---------- Listed entries
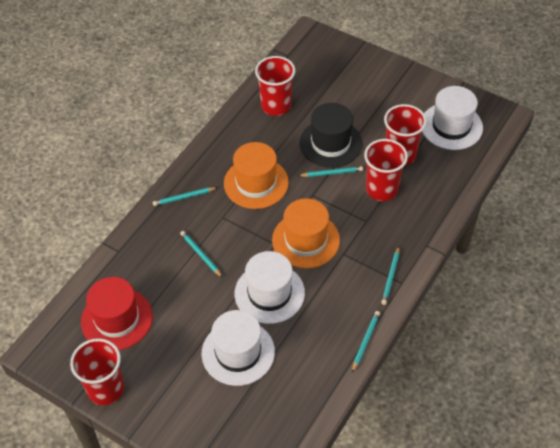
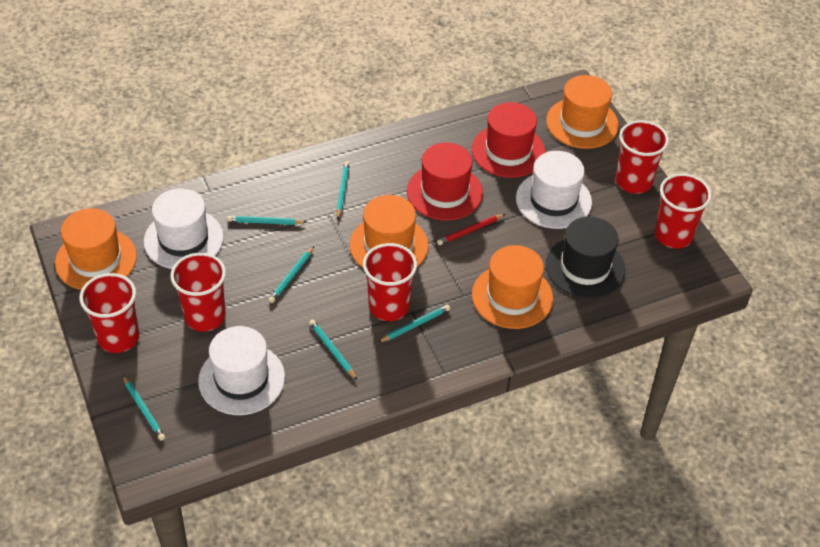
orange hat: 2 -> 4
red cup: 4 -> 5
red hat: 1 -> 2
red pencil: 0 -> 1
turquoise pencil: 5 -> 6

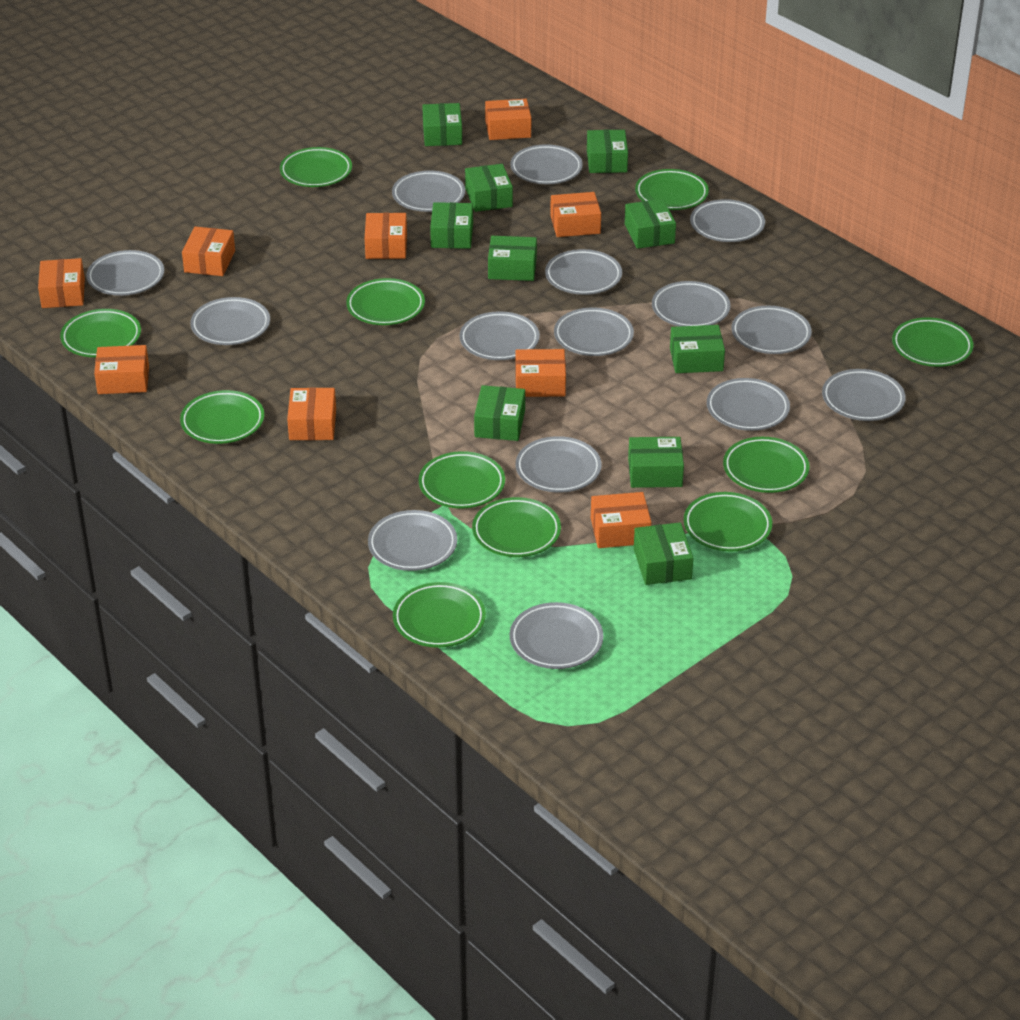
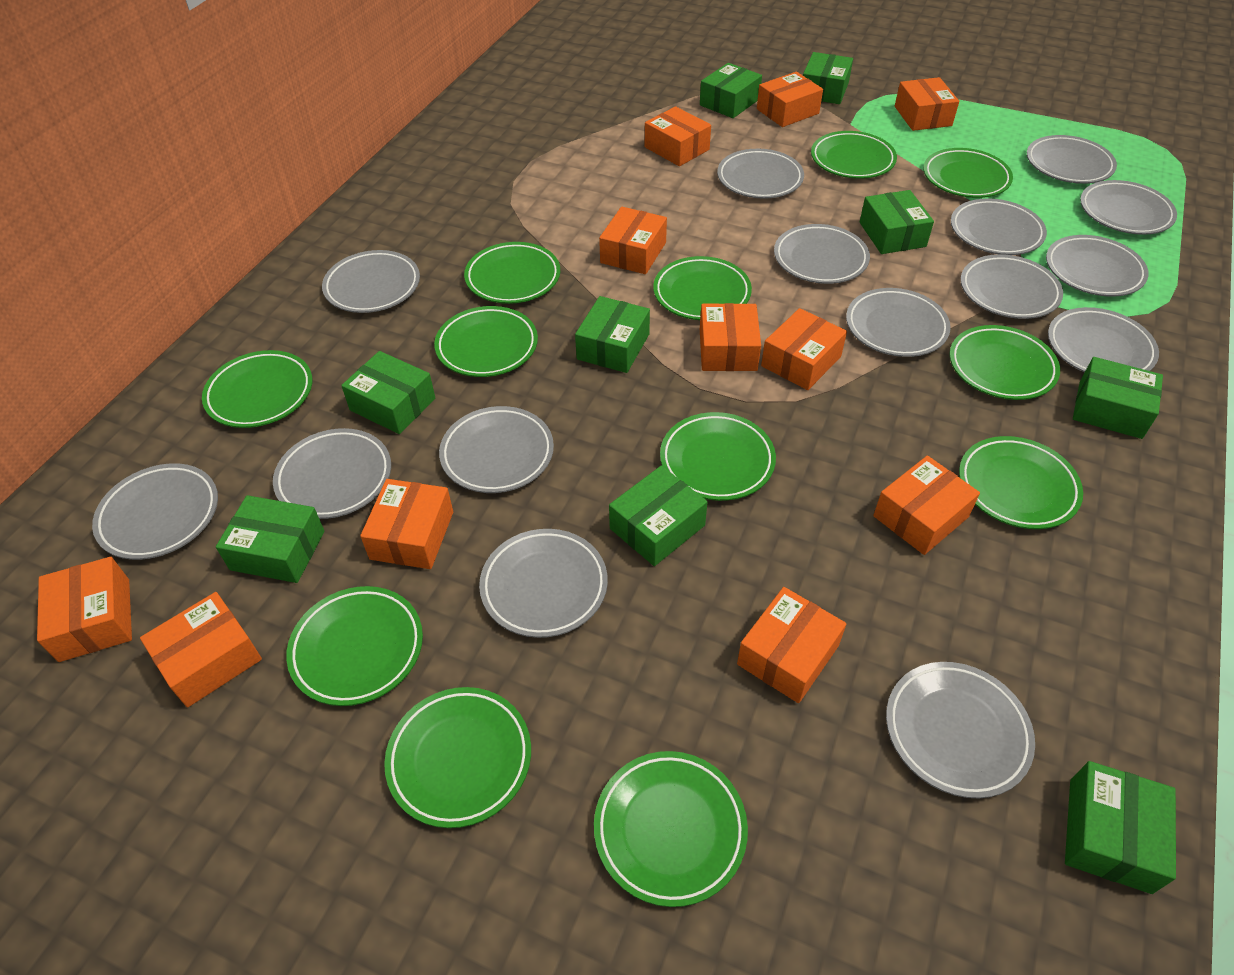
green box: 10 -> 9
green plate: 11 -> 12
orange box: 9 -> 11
--------------------
---------- Listed entries
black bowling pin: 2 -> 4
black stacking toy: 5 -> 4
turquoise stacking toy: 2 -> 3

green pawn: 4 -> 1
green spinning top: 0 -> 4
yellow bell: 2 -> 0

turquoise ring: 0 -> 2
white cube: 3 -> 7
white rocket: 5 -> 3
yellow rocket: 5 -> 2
--------------------
---------- Listed entries
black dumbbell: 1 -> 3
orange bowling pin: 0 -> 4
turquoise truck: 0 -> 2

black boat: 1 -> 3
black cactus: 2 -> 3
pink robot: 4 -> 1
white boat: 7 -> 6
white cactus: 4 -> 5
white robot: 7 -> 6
--------------------
> **What you should do**: As listed above, the lines from the line with "pink robot: 4 -> 1" to the line with "white robot: 7 -> 6" are to be echoed exactly, with both ends included and nothing added.

> **Your solution**:
pink robot: 4 -> 1
white boat: 7 -> 6
white cactus: 4 -> 5
white robot: 7 -> 6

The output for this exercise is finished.